WORK INSTRUCTION:
Retype each record below word for word, pictures excluded.
■ ■ ■ ■ ■ ■ ■
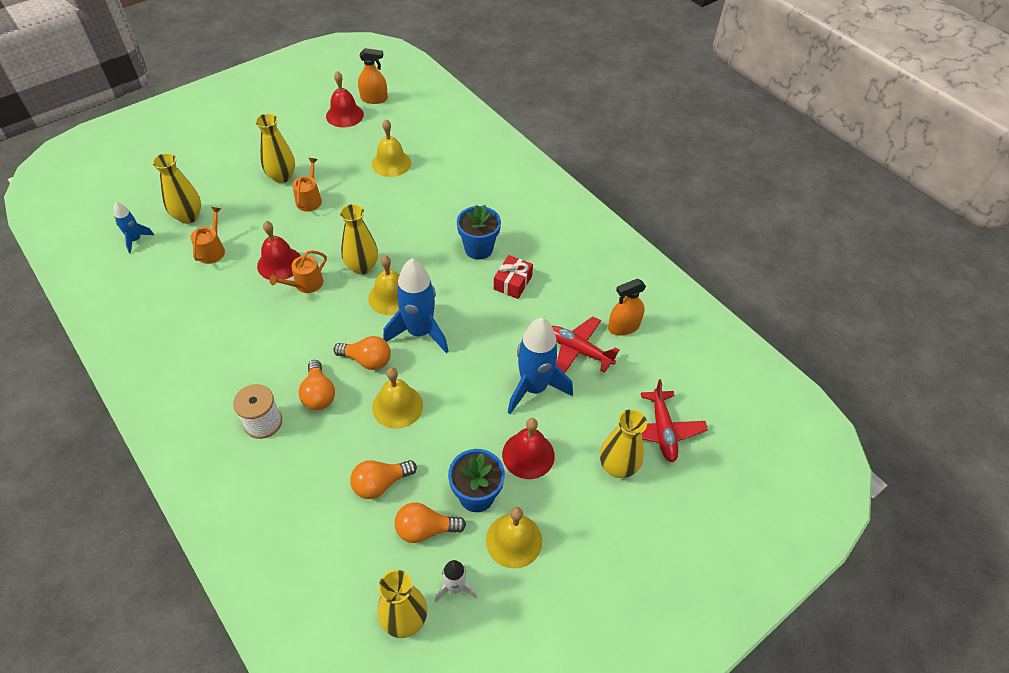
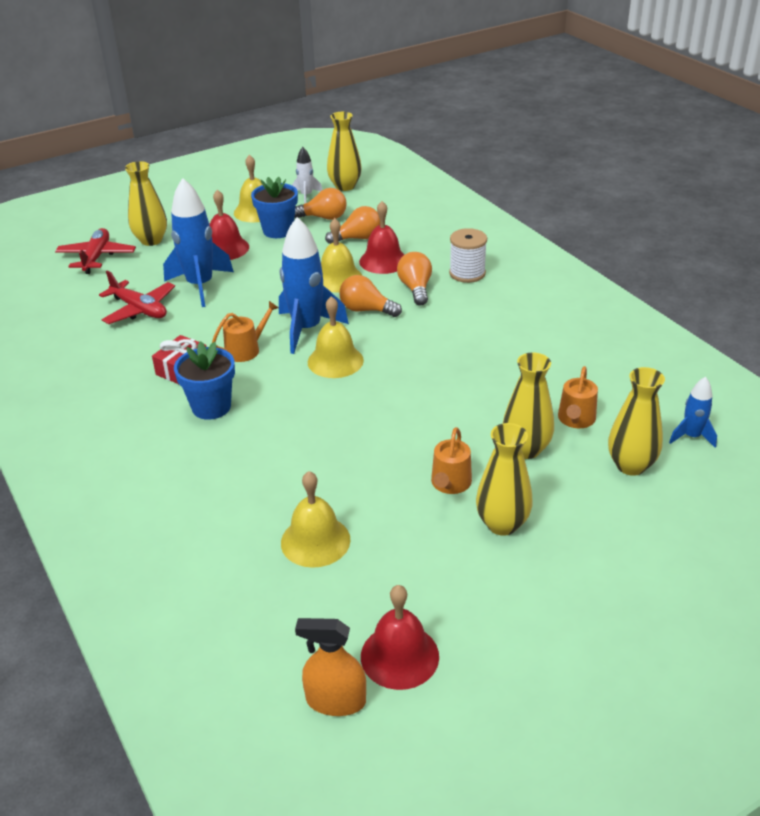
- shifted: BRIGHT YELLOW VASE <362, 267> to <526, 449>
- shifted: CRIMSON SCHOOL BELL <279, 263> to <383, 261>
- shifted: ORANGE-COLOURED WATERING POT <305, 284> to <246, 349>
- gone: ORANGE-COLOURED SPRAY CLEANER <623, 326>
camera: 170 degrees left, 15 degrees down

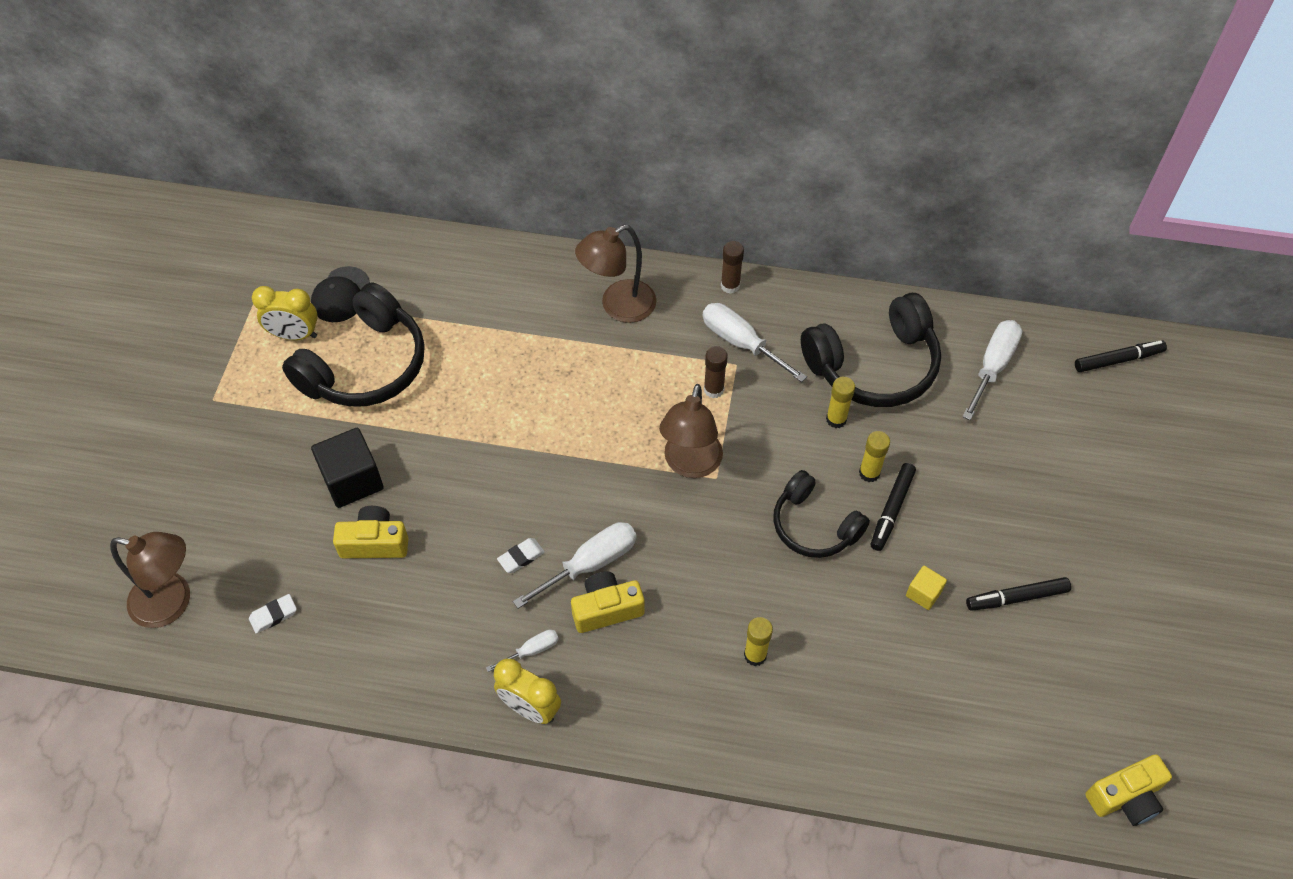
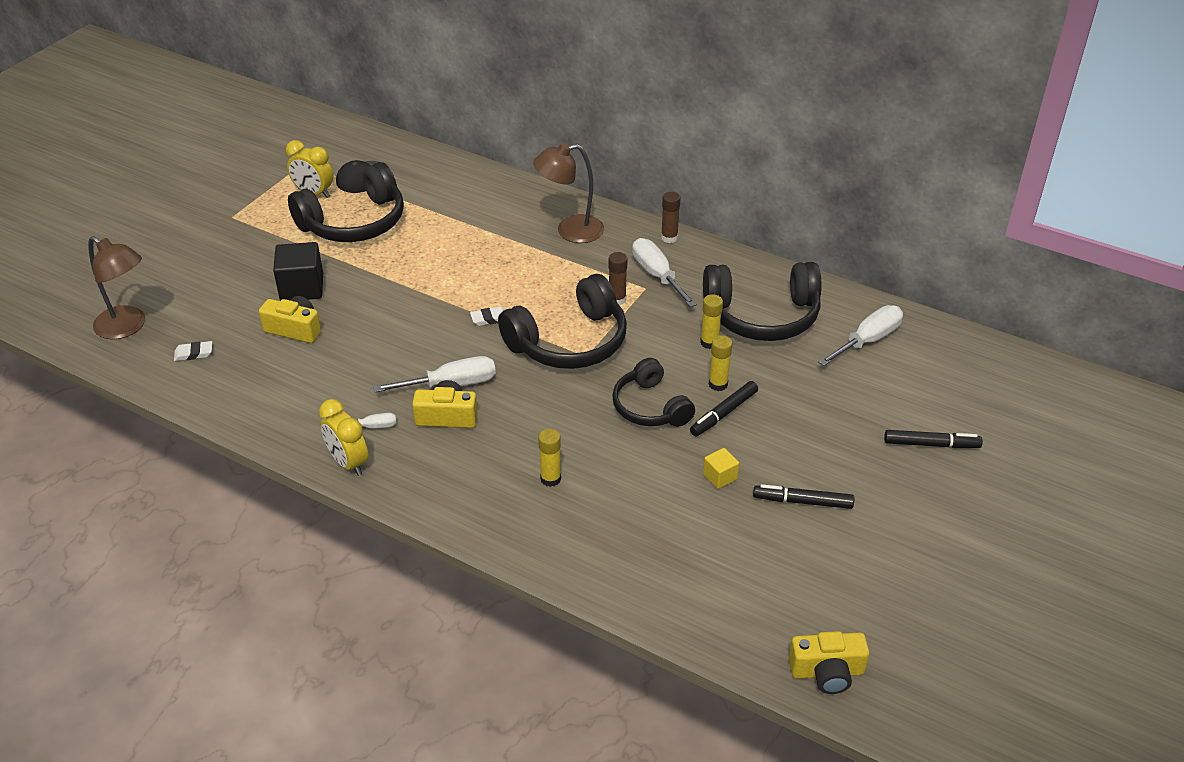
- shifted: EBONY MARKER PEN <1118, 360> to <931, 444>
- swapped: DARK BROWN READING LAMP <690, 464> to EBONY HEADSET <569, 342>
- shifted: PURE WHITE GUM ERASER <521, 557> to <490, 319>
camera: 20 degrees right, 15 degrees down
■ ■ ■ ■ ■ ■ ■
SOLVED PROBLEM:
- shifted: BRIGHT YELLOW VASE <362, 267> to <526, 449>
- shifted: CRIMSON SCHOOL BELL <279, 263> to <383, 261>
- shifted: ORANGE-COLOURED WATERING POT <305, 284> to <246, 349>
- gone: ORANGE-COLOURED SPRAY CLEANER <623, 326>
camera: 170 degrees left, 15 degrees down

- shifted: EBONY MARKER PEN <1118, 360> to <931, 444>
- swapped: DARK BROWN READING LAMP <690, 464> to EBONY HEADSET <569, 342>
- shifted: PURE WHITE GUM ERASER <521, 557> to <490, 319>
camera: 20 degrees right, 15 degrees down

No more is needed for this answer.